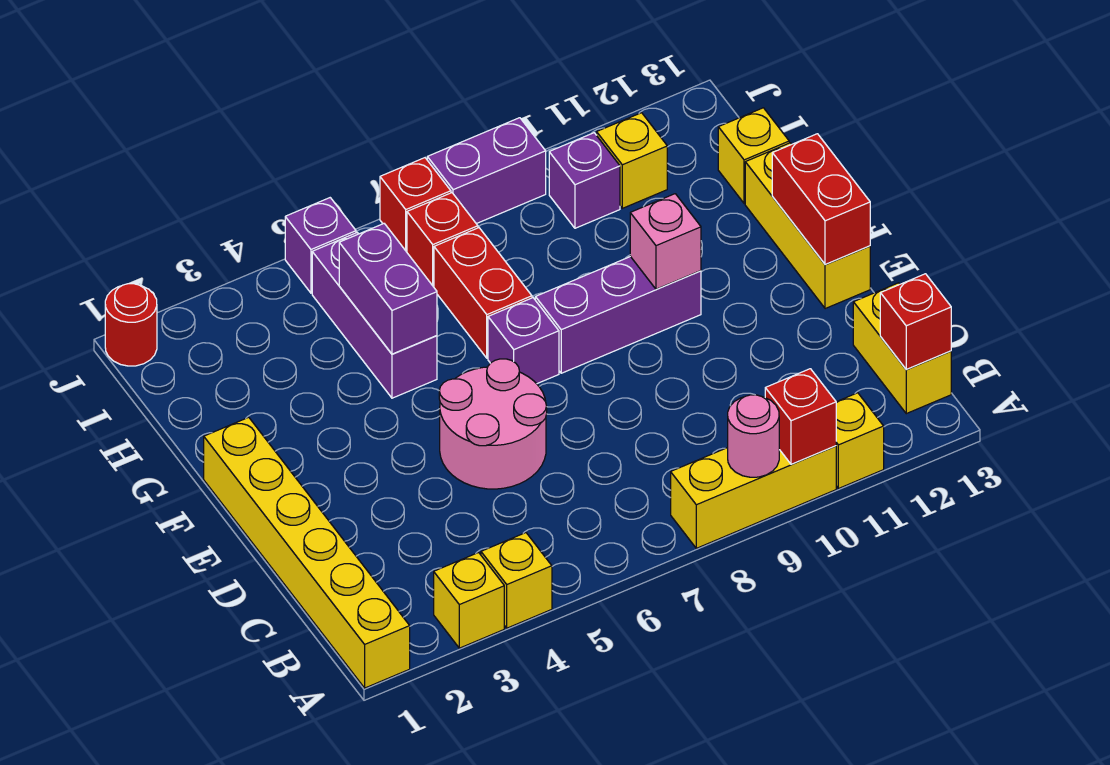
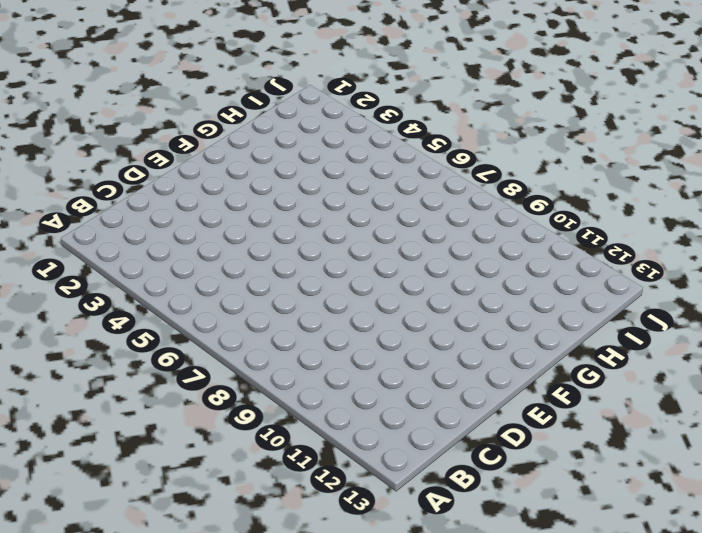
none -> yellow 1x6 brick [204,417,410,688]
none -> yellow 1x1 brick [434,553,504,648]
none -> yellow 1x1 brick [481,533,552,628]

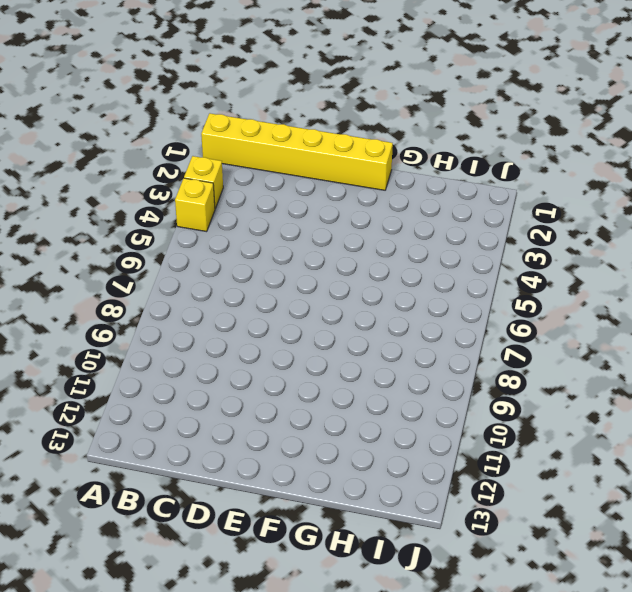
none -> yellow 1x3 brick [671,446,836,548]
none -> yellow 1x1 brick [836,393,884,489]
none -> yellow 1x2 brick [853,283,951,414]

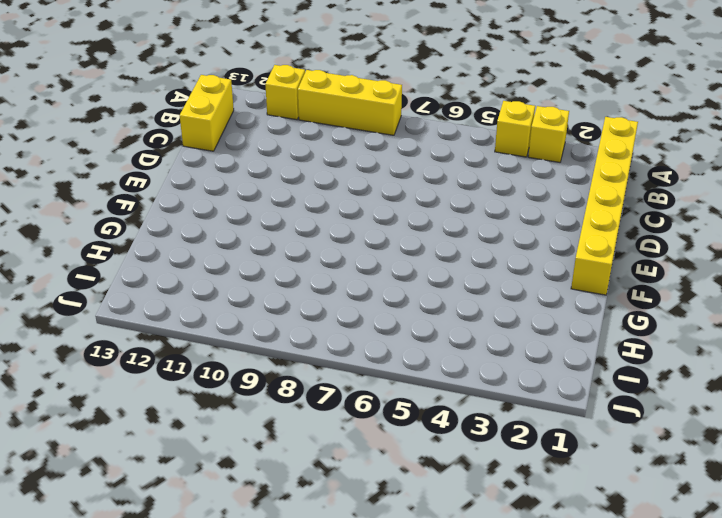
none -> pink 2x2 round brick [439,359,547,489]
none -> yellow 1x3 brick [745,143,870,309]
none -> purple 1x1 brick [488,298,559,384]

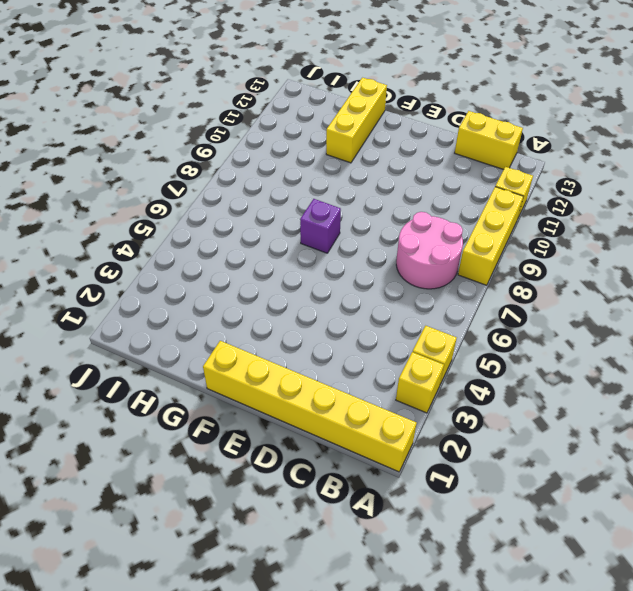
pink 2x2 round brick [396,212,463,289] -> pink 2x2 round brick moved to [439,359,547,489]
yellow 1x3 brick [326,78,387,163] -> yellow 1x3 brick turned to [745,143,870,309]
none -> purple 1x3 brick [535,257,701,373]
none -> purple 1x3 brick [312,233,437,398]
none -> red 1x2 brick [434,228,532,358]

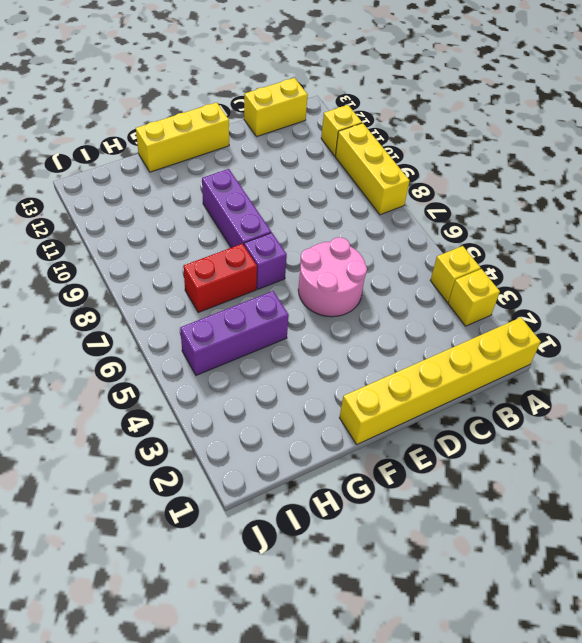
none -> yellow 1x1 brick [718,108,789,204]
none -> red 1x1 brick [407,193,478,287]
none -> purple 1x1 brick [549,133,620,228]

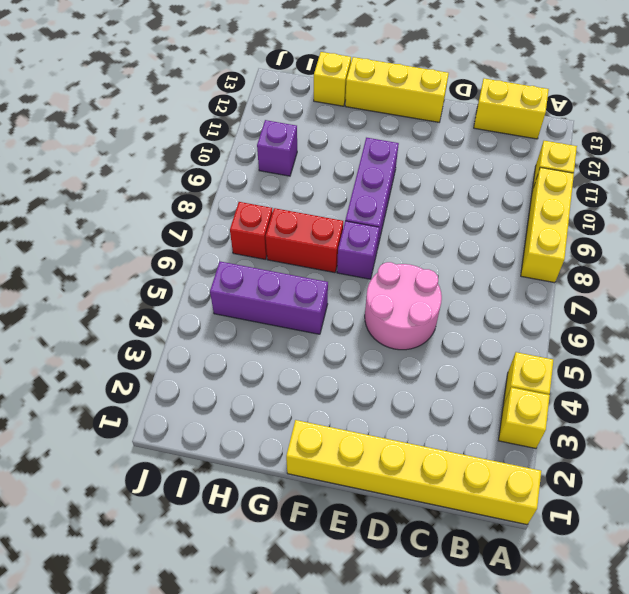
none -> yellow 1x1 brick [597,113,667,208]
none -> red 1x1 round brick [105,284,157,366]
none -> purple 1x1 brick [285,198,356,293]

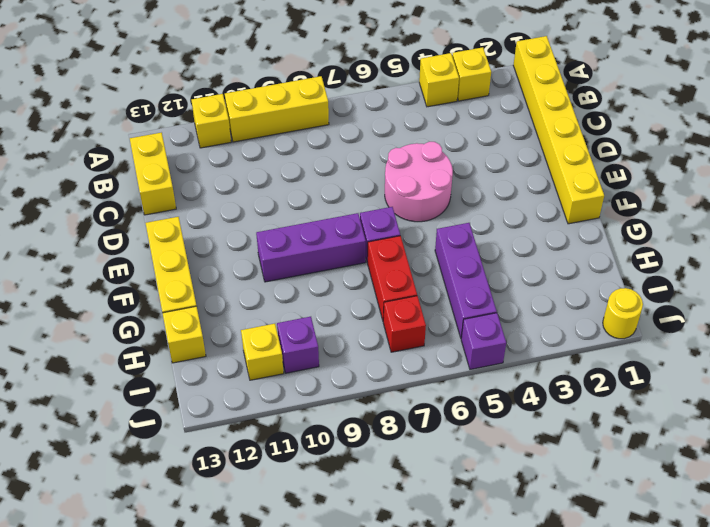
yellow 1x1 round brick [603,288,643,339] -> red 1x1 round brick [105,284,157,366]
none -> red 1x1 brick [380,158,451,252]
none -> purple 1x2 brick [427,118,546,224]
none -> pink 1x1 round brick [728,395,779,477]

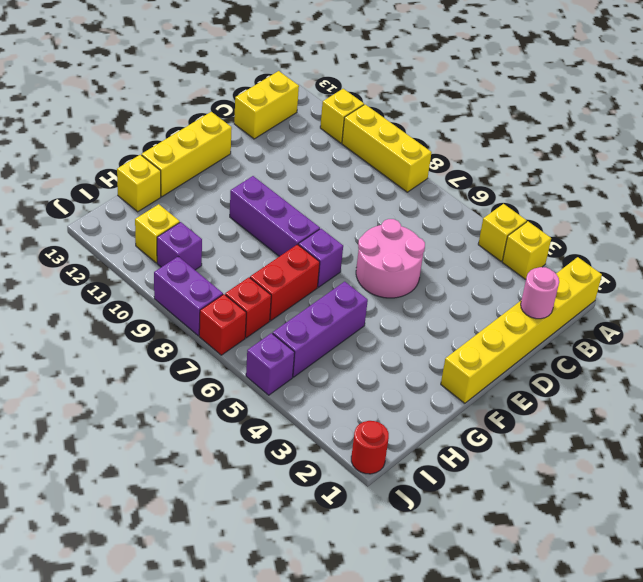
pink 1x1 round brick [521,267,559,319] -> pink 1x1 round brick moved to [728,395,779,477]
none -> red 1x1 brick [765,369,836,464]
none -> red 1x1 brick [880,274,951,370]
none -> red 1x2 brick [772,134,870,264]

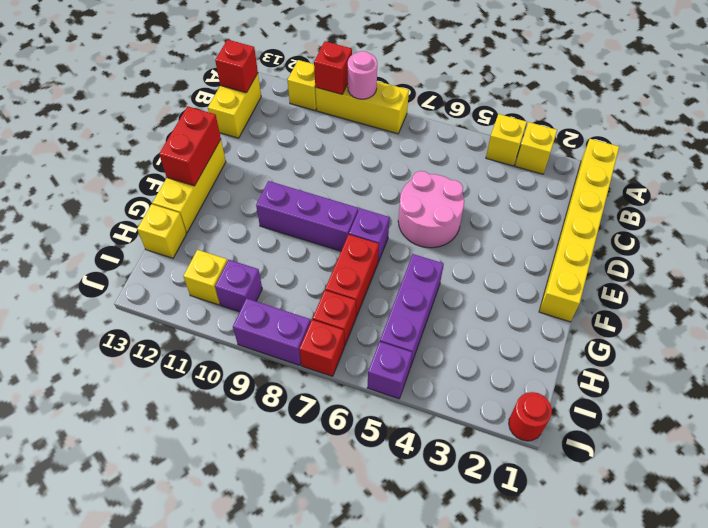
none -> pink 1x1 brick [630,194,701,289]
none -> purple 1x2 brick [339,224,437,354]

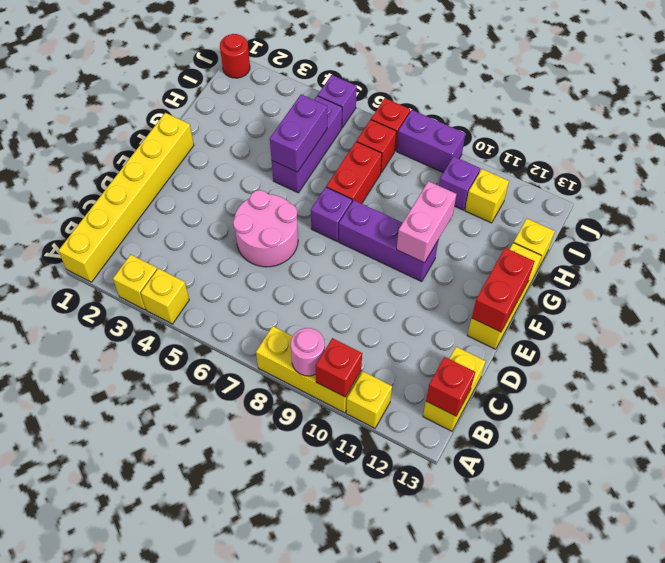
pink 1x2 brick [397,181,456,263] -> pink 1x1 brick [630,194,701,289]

━━━━━━━━

→ **PROBLEM STATEMENT**
Set down the entries exactly as they appear, with every picture left out.

→ **RESULT OF THE EXERCISE**
none -> yellow 1x6 brick [204,417,410,688]
none -> yellow 1x1 brick [434,553,504,648]
none -> yellow 1x1 brick [481,533,552,628]

none -> yellow 1x3 brick [671,446,836,548]
none -> yellow 1x1 brick [836,393,884,489]
none -> yellow 1x2 brick [853,283,951,414]

none -> pink 2x2 round brick [439,359,547,489]
none -> yellow 1x3 brick [745,143,870,309]
none -> purple 1x1 brick [488,298,559,384]

pink 2x2 round brick [396,212,463,289] -> pink 2x2 round brick moved to [439,359,547,489]
yellow 1x3 brick [326,78,387,163] -> yellow 1x3 brick turned to [745,143,870,309]
none -> purple 1x3 brick [535,257,701,373]
none -> purple 1x3 brick [312,233,437,398]
none -> red 1x2 brick [434,228,532,358]

none -> yellow 1x1 brick [718,108,789,204]
none -> red 1x1 brick [407,193,478,287]
none -> purple 1x1 brick [549,133,620,228]

none -> yellow 1x1 brick [597,113,667,208]
none -> red 1x1 round brick [105,284,157,366]
none -> purple 1x1 brick [285,198,356,293]

yellow 1x1 round brick [603,288,643,339] -> red 1x1 round brick [105,284,157,366]
none -> red 1x1 brick [380,158,451,252]
none -> purple 1x2 brick [427,118,546,224]
none -> pink 1x1 round brick [728,395,779,477]

pink 1x1 round brick [521,267,559,319] -> pink 1x1 round brick moved to [728,395,779,477]
none -> red 1x1 brick [765,369,836,464]
none -> red 1x1 brick [880,274,951,370]
none -> red 1x2 brick [772,134,870,264]

none -> pink 1x1 brick [630,194,701,289]
none -> purple 1x2 brick [339,224,437,354]

pink 1x2 brick [397,181,456,263] -> pink 1x1 brick [630,194,701,289]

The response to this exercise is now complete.